Repeat the records exactly. Leave out the pictures.

** Opening LISTED ENTRIES block **

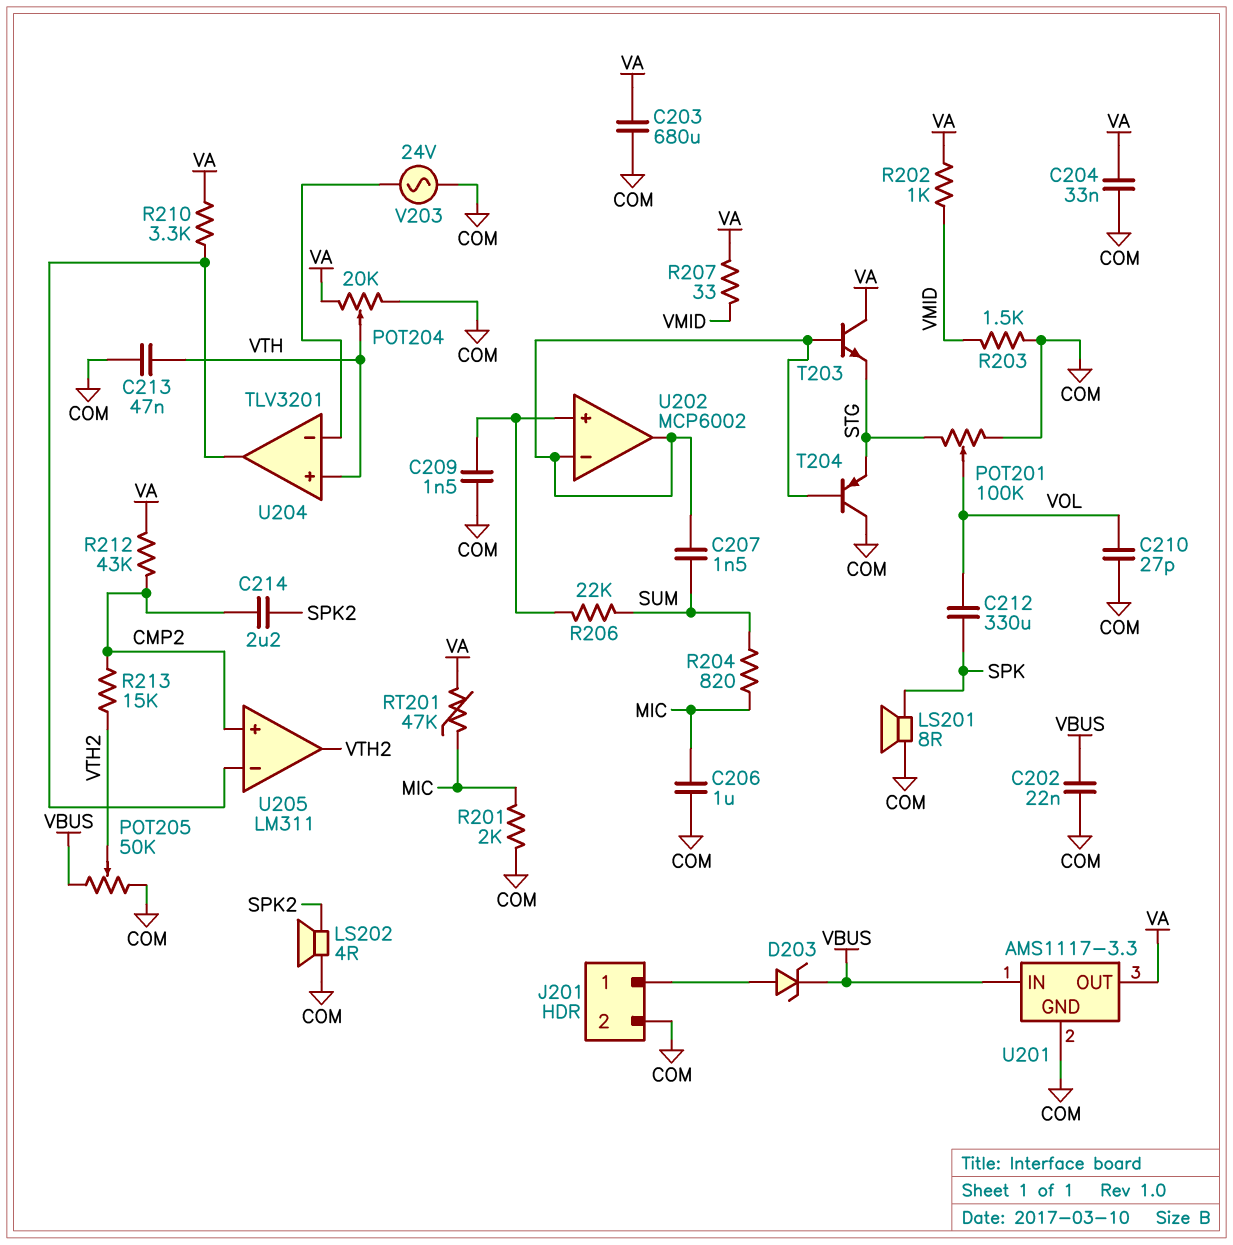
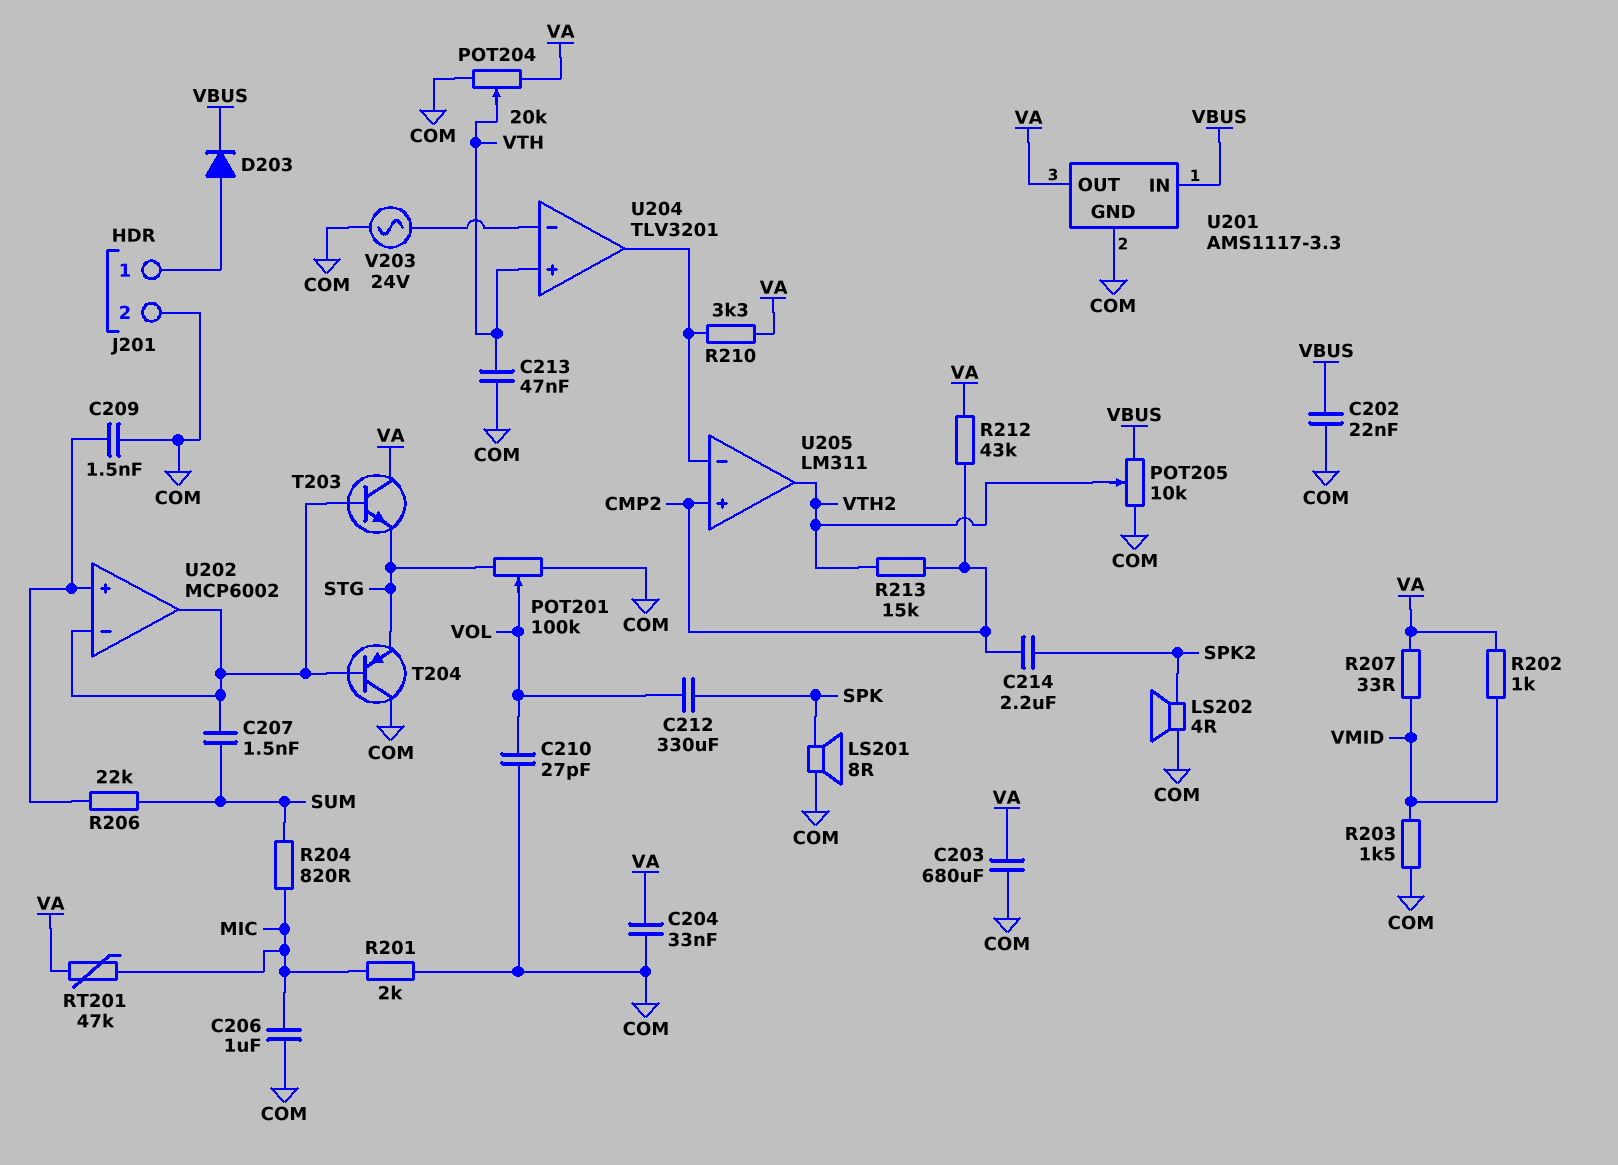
D203: zener (A J201/1, K VBUS) -> diode (A J201/1, K VBUS)
POT205: 50k (COM, VBUS, wiper VTH2) -> 10k (COM, VBUS, wiper VTH2)

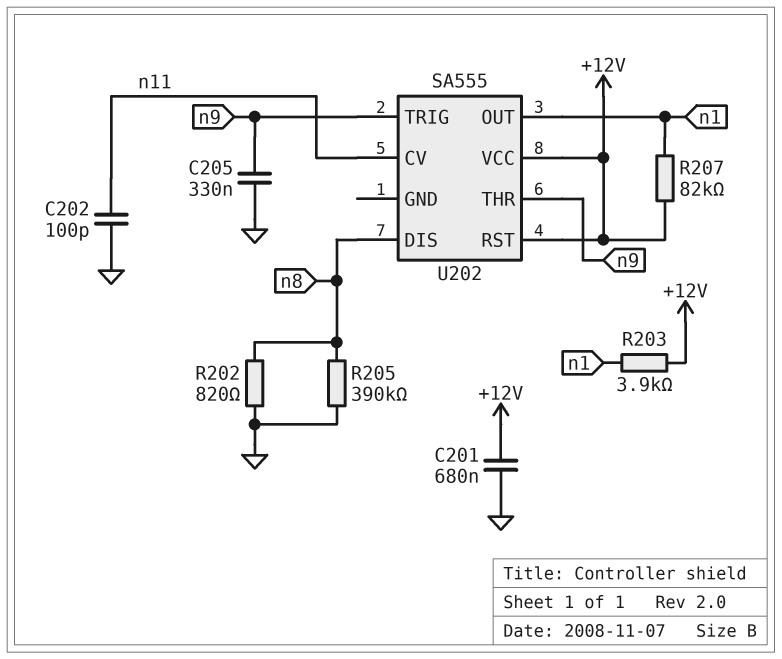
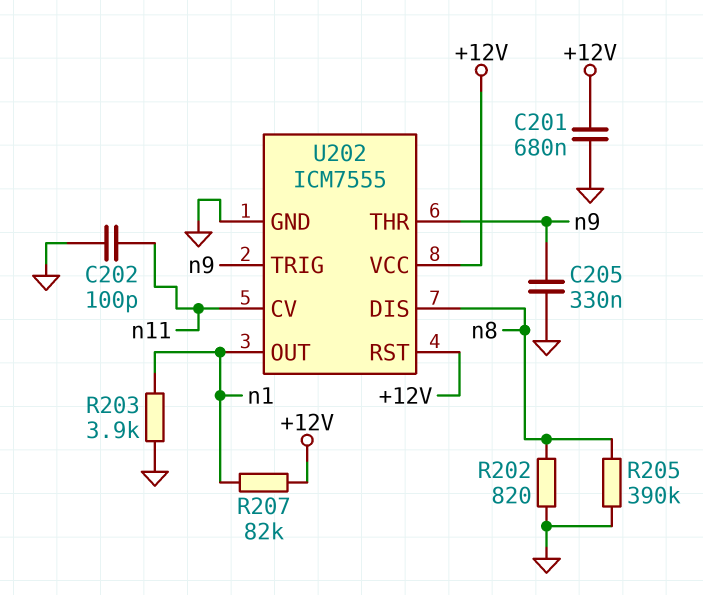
R203: 3.9k (+12V, n1) -> 3.9k (GND, n1)
U202: SA555 -> ICM7555
U202 pin GND: none -> GND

** Closing LISTED ENTRIES block **

— RESULT FOR THIS EXERCISE —
D203: zener (A J201/1, K VBUS) -> diode (A J201/1, K VBUS)
POT205: 50k (COM, VBUS, wiper VTH2) -> 10k (COM, VBUS, wiper VTH2)

R203: 3.9k (+12V, n1) -> 3.9k (GND, n1)
U202: SA555 -> ICM7555
U202 pin GND: none -> GND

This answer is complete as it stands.